## What to work on
An exact copy is needed of the lines from the one that contains "green hexagon: (271, 71) -> (335, 93), moved" through the final line of the data below, with pictures left out.

(Dataset records)
*** Begin section ***

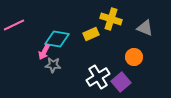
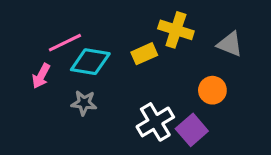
pink line: (14, 25) -> (65, 43), moved
pink arrow: (44, 52) -> (41, 76), moved

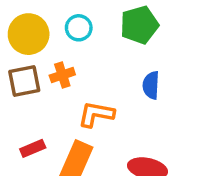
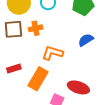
blue semicircle: (151, 85) -> (86, 40), turned 49

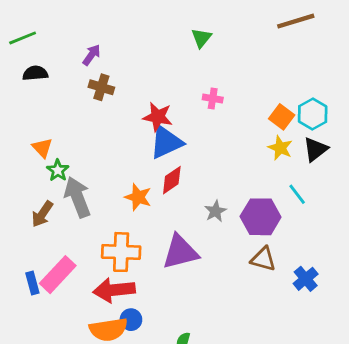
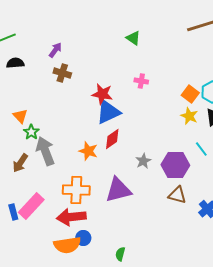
green triangle: (201, 38) -> (133, 38), turned -35

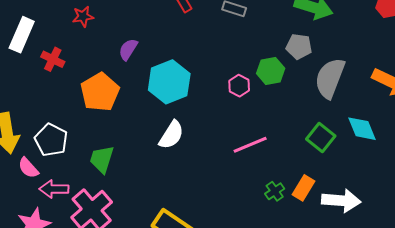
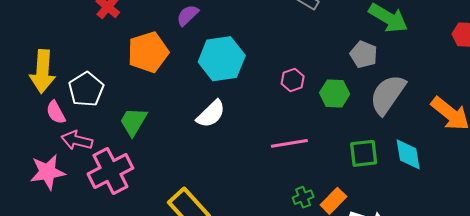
green hexagon: (271, 71) -> (335, 93), moved
green square: (321, 138) -> (364, 153), turned 32

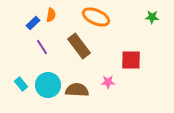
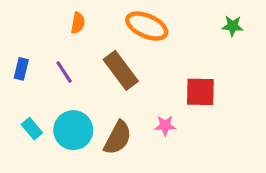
blue rectangle: (33, 23) -> (21, 69), moved, turned -32
brown semicircle: (77, 90) -> (118, 138), turned 115

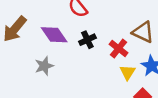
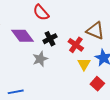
gray star: (44, 66) -> (40, 59), moved

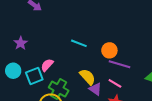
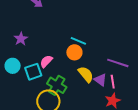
orange circle: (109, 50) -> (74, 52), moved
pink line: (115, 83) -> (113, 82), turned 48
purple triangle: (95, 89) -> (100, 80), moved

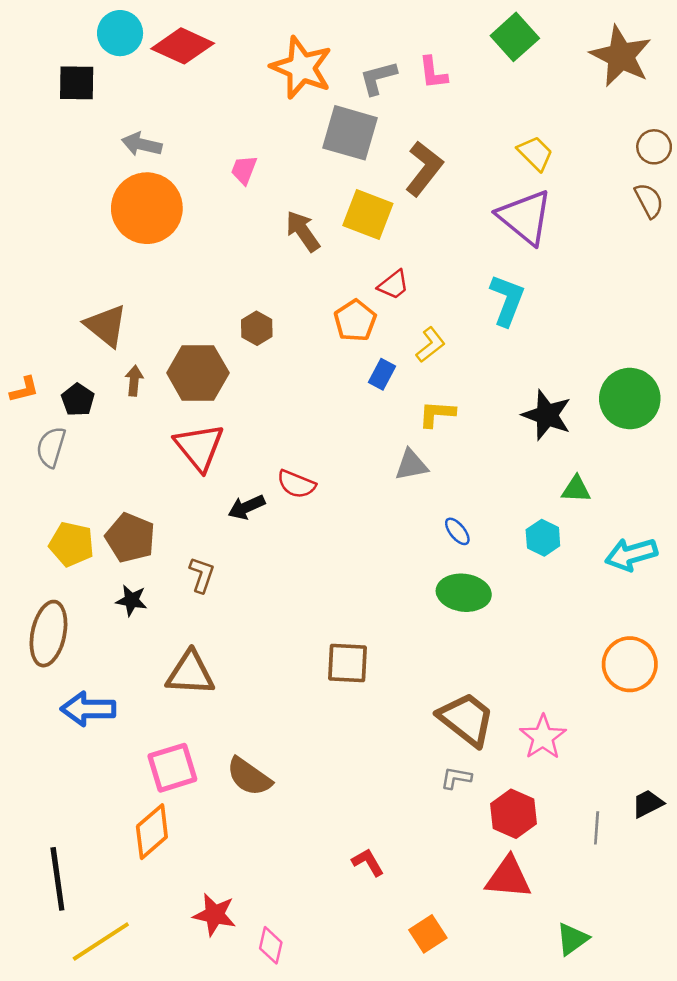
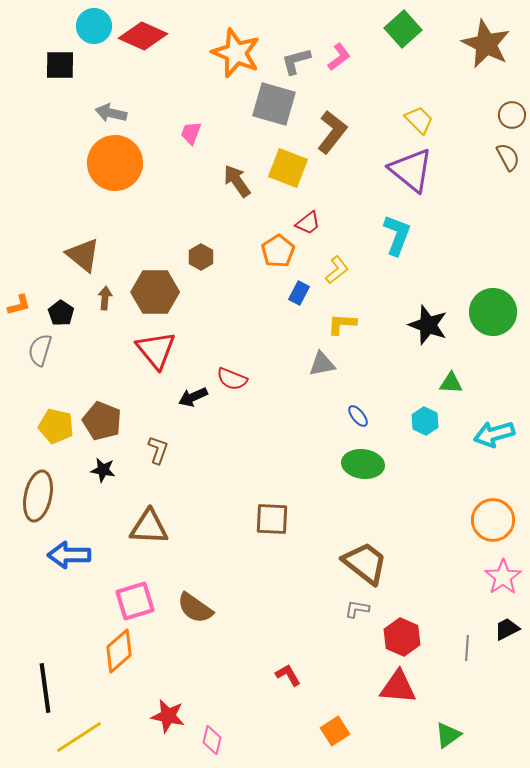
pink L-shape: (433, 73) -> (339, 57), turned -120
pink star: (543, 737) -> (503, 577), moved

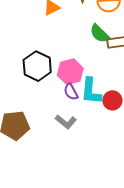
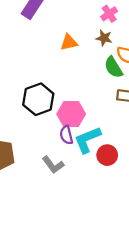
green semicircle: (99, 34) -> (113, 67), moved
cyan L-shape: (91, 91) -> (87, 140), turned 48

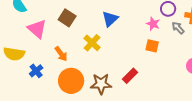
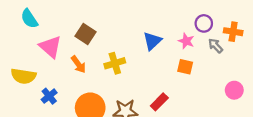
blue triangle: (110, 19) -> (152, 41), moved
yellow cross: (92, 43) -> (115, 63), turned 30
orange arrow: (61, 54) -> (78, 64), moved

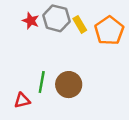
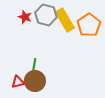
yellow rectangle: (80, 24) -> (65, 20), size x1.6
brown circle: (69, 85) -> (35, 81), moved

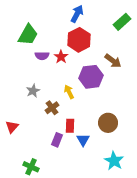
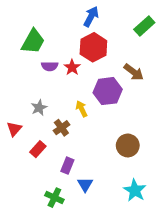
red rectangle: (70, 126) -> (38, 149), moved, turned 40
red triangle: (12, 127) -> (14, 129), moved
blue triangle: (83, 140) -> (85, 185), moved
green cross: (31, 167) -> (54, 198), moved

*** End section ***

## Problem solution
green hexagon: (271, 71) -> (335, 93), moved
green square: (321, 138) -> (364, 153), turned 32

blue rectangle: (33, 23) -> (21, 69), moved, turned -32
brown semicircle: (77, 90) -> (118, 138), turned 115

gray star: (44, 66) -> (40, 59), moved

orange circle: (109, 50) -> (74, 52), moved
pink line: (115, 83) -> (113, 82), turned 48
purple triangle: (95, 89) -> (100, 80), moved

pink L-shape: (433, 73) -> (339, 57), turned -120
pink star: (543, 737) -> (503, 577), moved

green semicircle: (99, 34) -> (113, 67), moved
cyan L-shape: (91, 91) -> (87, 140), turned 48

blue triangle: (110, 19) -> (152, 41), moved
yellow cross: (92, 43) -> (115, 63), turned 30
orange arrow: (61, 54) -> (78, 64), moved

yellow rectangle: (80, 24) -> (65, 20), size x1.6
brown circle: (69, 85) -> (35, 81), moved

red rectangle: (70, 126) -> (38, 149), moved, turned 40
red triangle: (12, 127) -> (14, 129), moved
blue triangle: (83, 140) -> (85, 185), moved
green cross: (31, 167) -> (54, 198), moved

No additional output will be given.